_Work to be completed_
Find the line with "green hourglass [165,174,245,277]" in the records below. Output exactly from there until after the line with "none -> green boat [385,311,460,354]", without pictures.

_Data to use_
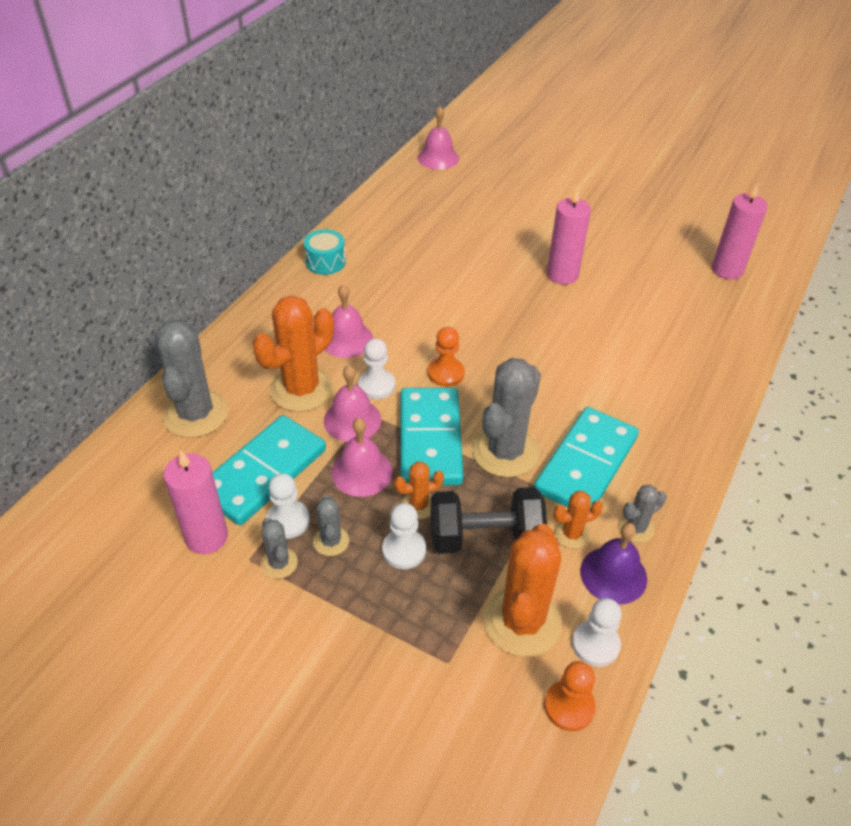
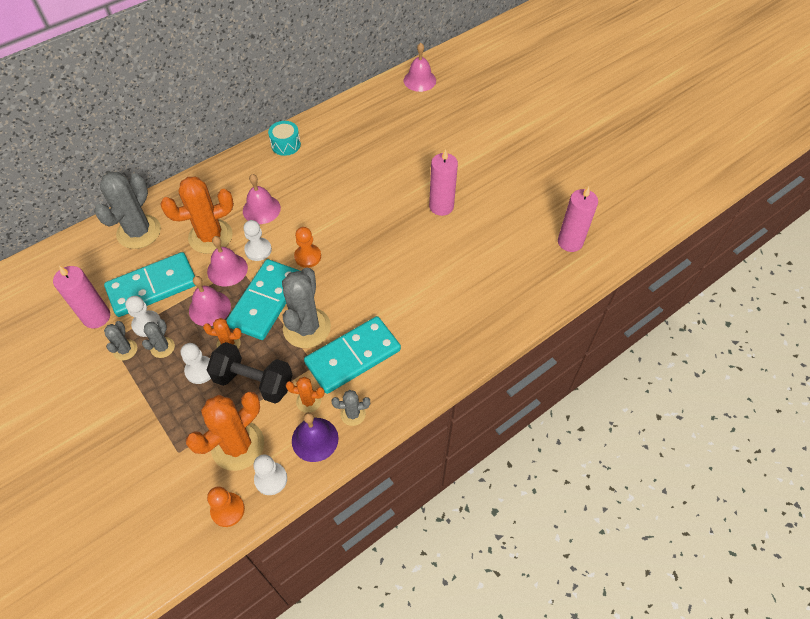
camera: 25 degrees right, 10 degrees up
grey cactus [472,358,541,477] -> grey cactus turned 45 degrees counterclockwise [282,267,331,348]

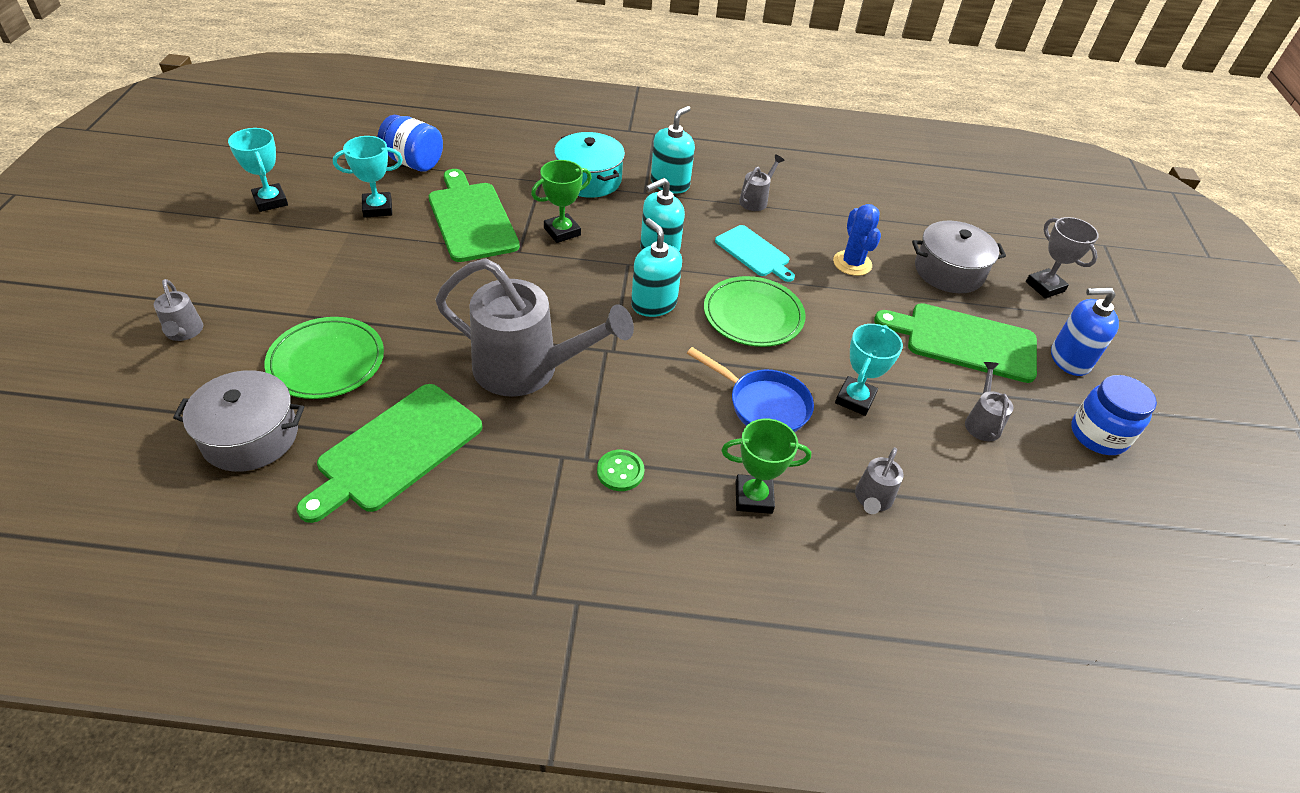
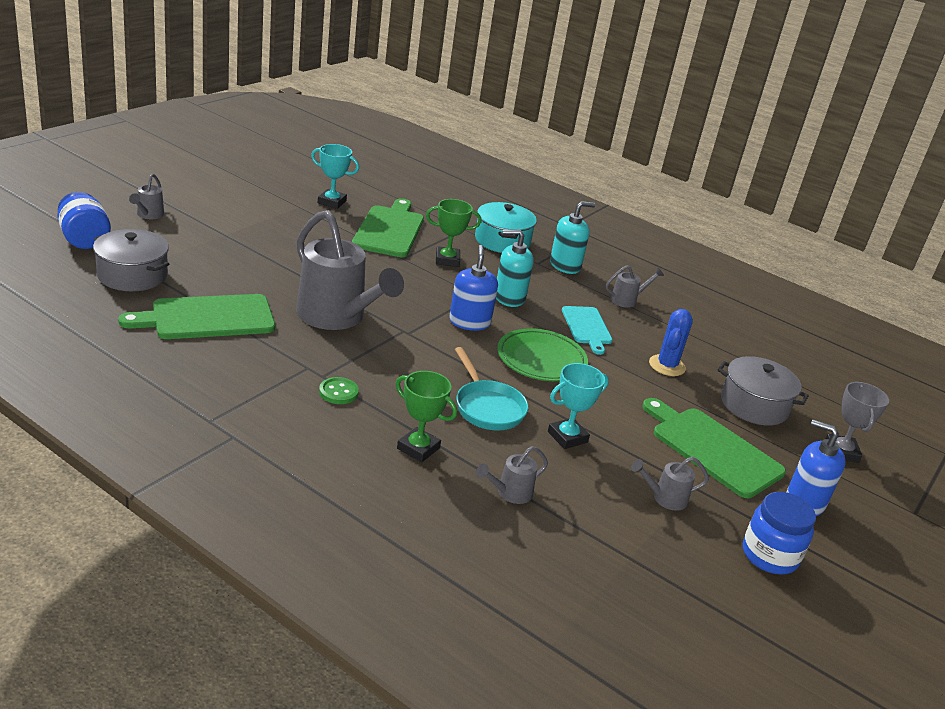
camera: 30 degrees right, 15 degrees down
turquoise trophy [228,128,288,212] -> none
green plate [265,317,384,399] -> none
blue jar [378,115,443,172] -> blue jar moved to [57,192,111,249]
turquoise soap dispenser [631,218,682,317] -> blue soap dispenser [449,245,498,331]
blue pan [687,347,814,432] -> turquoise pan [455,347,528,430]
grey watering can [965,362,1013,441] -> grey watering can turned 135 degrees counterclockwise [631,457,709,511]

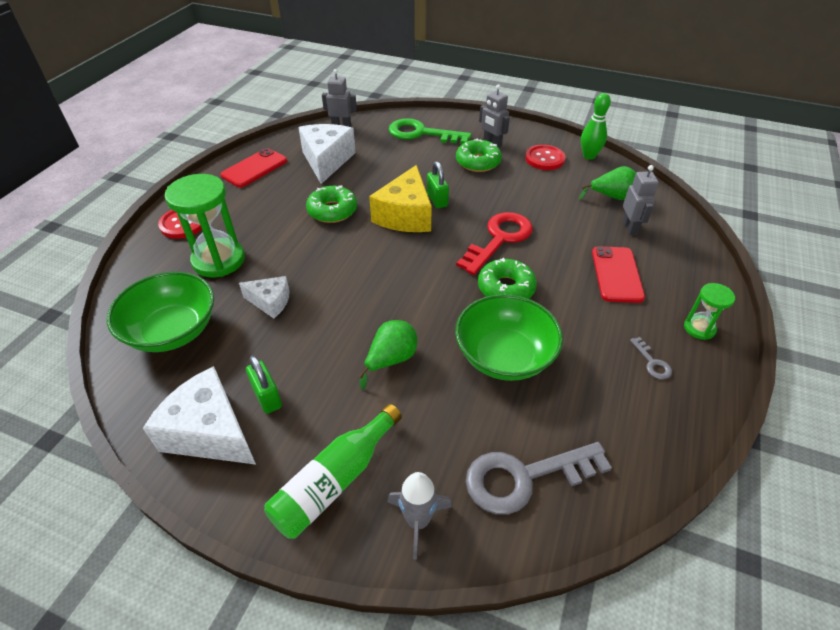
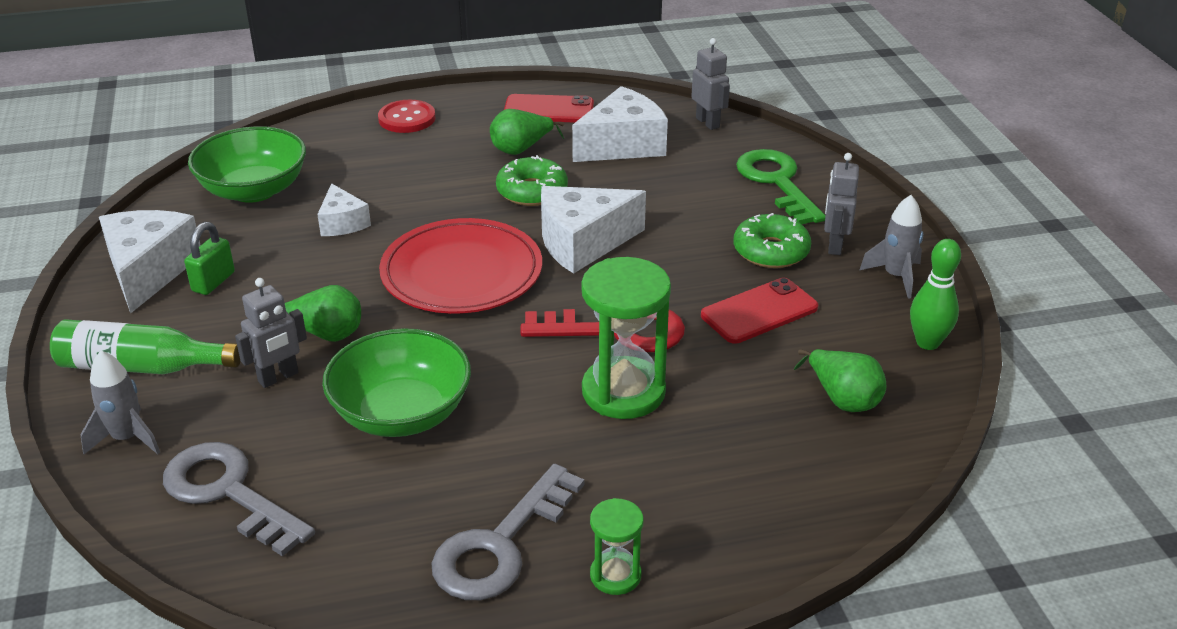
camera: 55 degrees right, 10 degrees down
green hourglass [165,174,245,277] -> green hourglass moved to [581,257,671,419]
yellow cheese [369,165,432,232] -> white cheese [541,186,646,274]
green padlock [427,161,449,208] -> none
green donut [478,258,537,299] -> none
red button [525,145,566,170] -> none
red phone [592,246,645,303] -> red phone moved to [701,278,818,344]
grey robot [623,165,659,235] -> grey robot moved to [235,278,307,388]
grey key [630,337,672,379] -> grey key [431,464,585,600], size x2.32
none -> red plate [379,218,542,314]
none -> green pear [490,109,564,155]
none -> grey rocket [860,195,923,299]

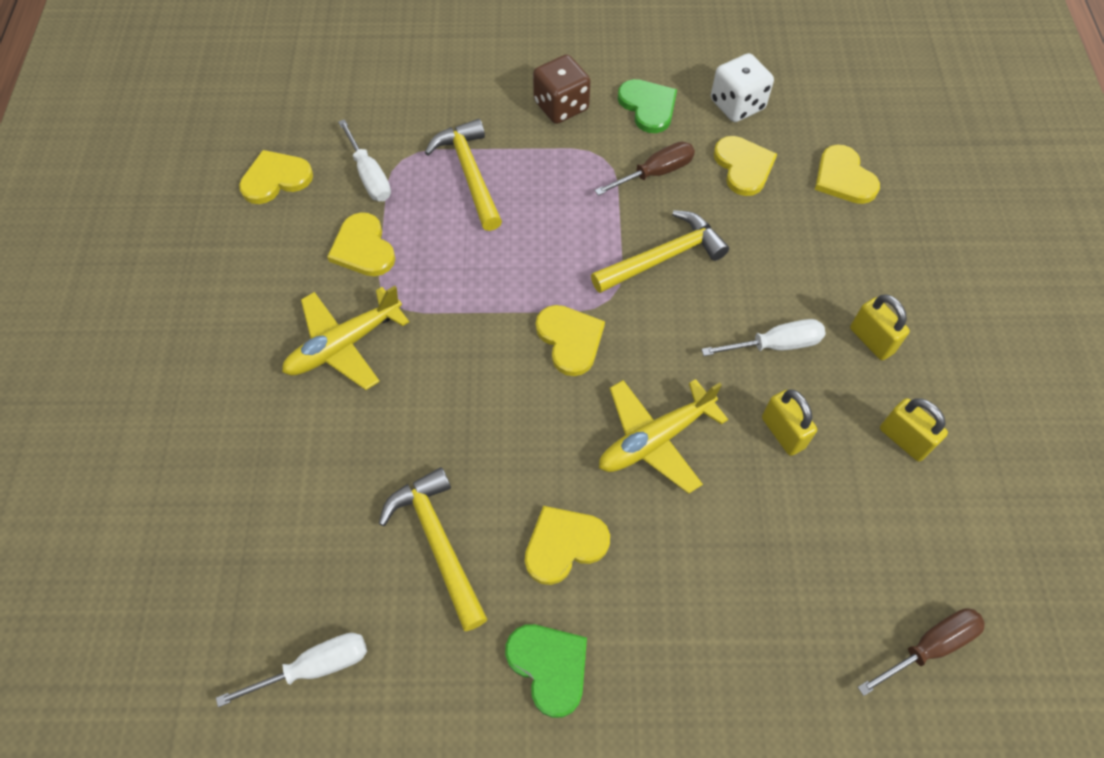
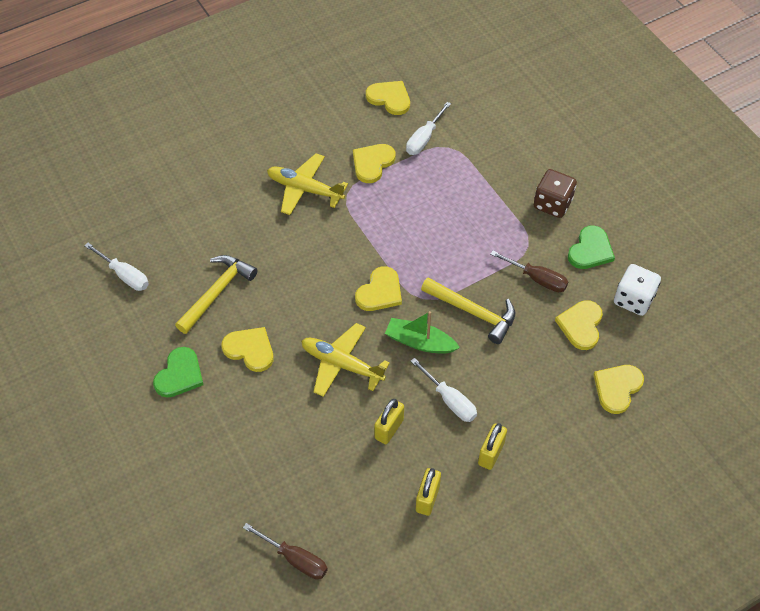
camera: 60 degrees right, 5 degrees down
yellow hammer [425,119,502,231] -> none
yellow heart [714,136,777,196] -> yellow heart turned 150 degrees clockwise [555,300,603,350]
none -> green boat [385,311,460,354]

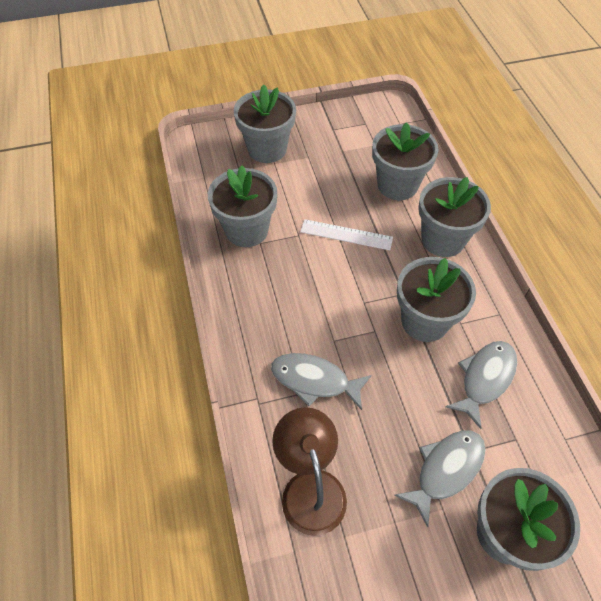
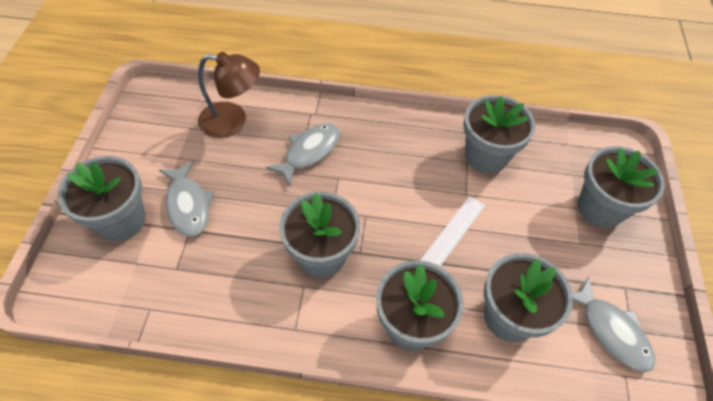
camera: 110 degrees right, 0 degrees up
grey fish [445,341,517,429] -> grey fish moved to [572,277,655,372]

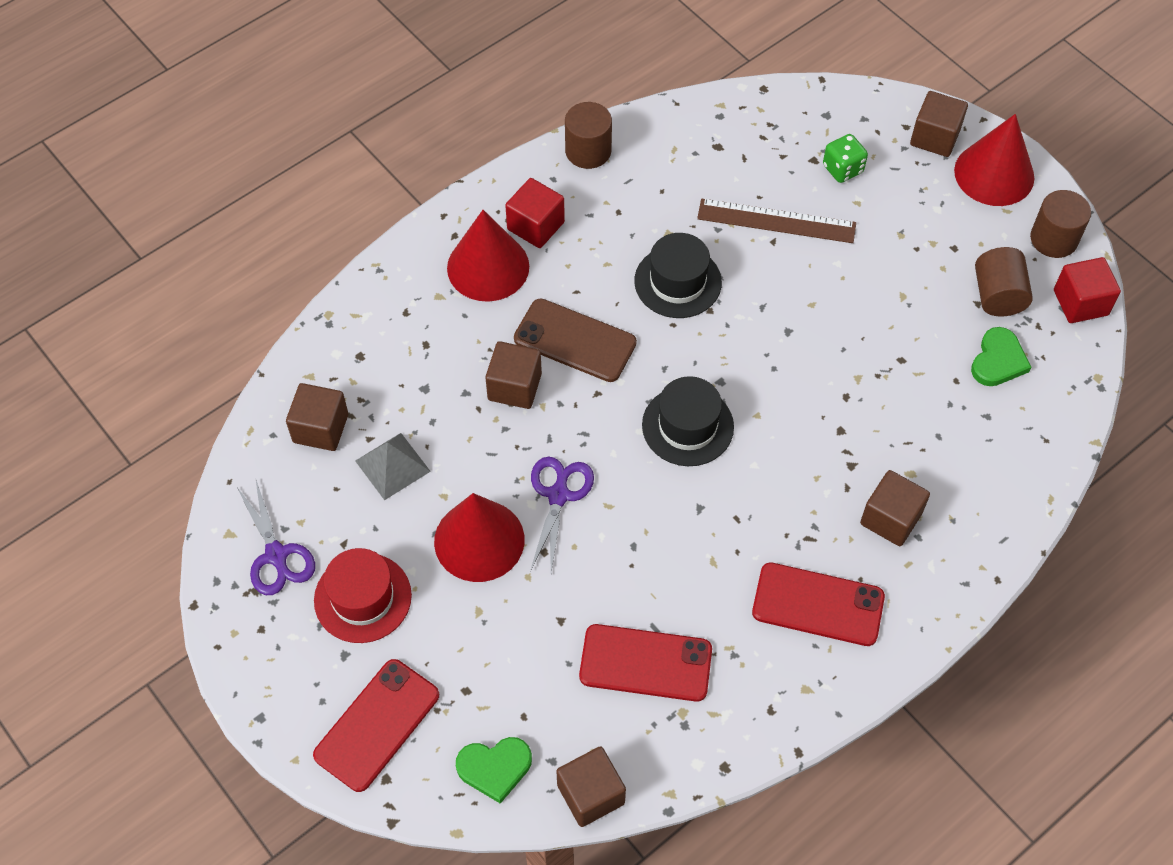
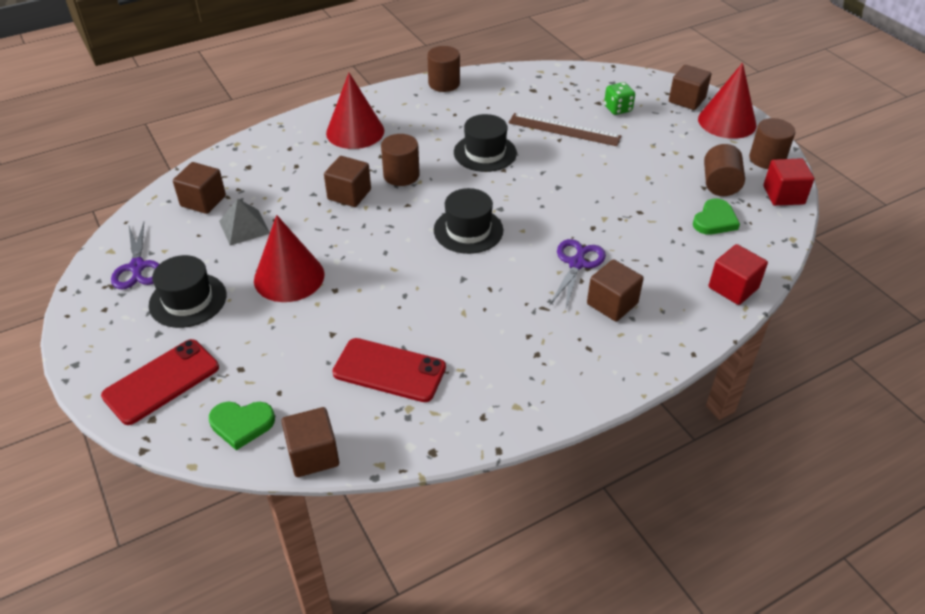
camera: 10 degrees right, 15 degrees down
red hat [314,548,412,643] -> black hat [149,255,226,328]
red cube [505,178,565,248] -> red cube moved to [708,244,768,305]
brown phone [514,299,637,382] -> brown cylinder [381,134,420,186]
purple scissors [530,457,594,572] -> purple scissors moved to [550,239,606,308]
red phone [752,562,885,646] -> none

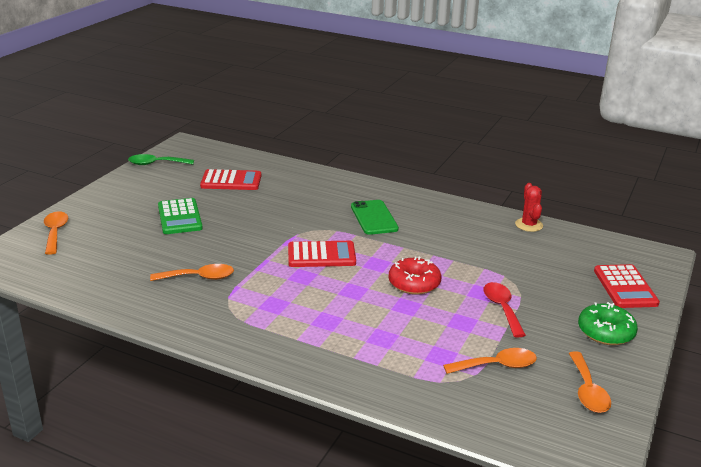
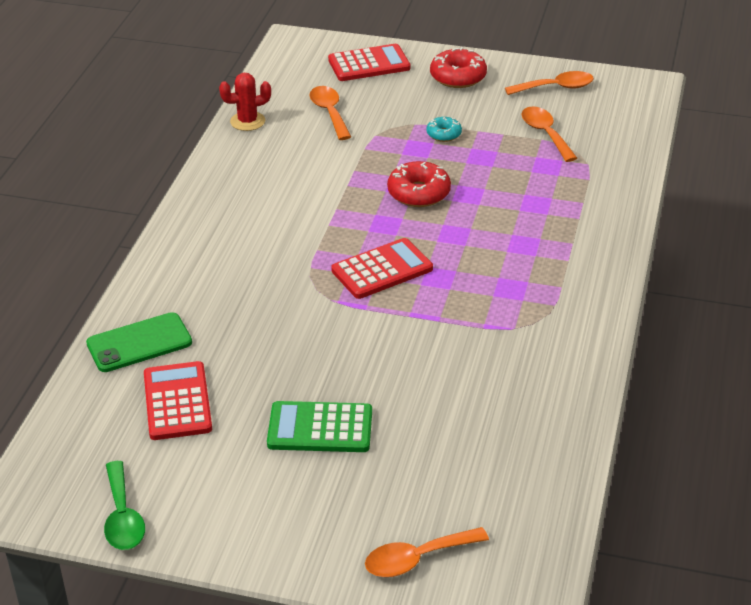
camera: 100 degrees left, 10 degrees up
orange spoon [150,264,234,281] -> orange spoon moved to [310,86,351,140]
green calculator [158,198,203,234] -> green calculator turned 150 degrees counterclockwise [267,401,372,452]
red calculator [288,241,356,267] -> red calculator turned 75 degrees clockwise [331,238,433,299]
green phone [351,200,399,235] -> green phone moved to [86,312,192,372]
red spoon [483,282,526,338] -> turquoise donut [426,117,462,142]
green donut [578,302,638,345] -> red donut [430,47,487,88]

_Expected answer_
green hourglass [165,174,245,277] -> green hourglass moved to [581,257,671,419]
yellow cheese [369,165,432,232] -> white cheese [541,186,646,274]
green padlock [427,161,449,208] -> none
green donut [478,258,537,299] -> none
red button [525,145,566,170] -> none
red phone [592,246,645,303] -> red phone moved to [701,278,818,344]
grey robot [623,165,659,235] -> grey robot moved to [235,278,307,388]
grey key [630,337,672,379] -> grey key [431,464,585,600], size x2.32
none -> red plate [379,218,542,314]
none -> green pear [490,109,564,155]
none -> grey rocket [860,195,923,299]

camera: 60 degrees right, 5 degrees down
yellow hammer [425,119,502,231] -> none
yellow heart [714,136,777,196] -> yellow heart turned 150 degrees clockwise [555,300,603,350]
none -> green boat [385,311,460,354]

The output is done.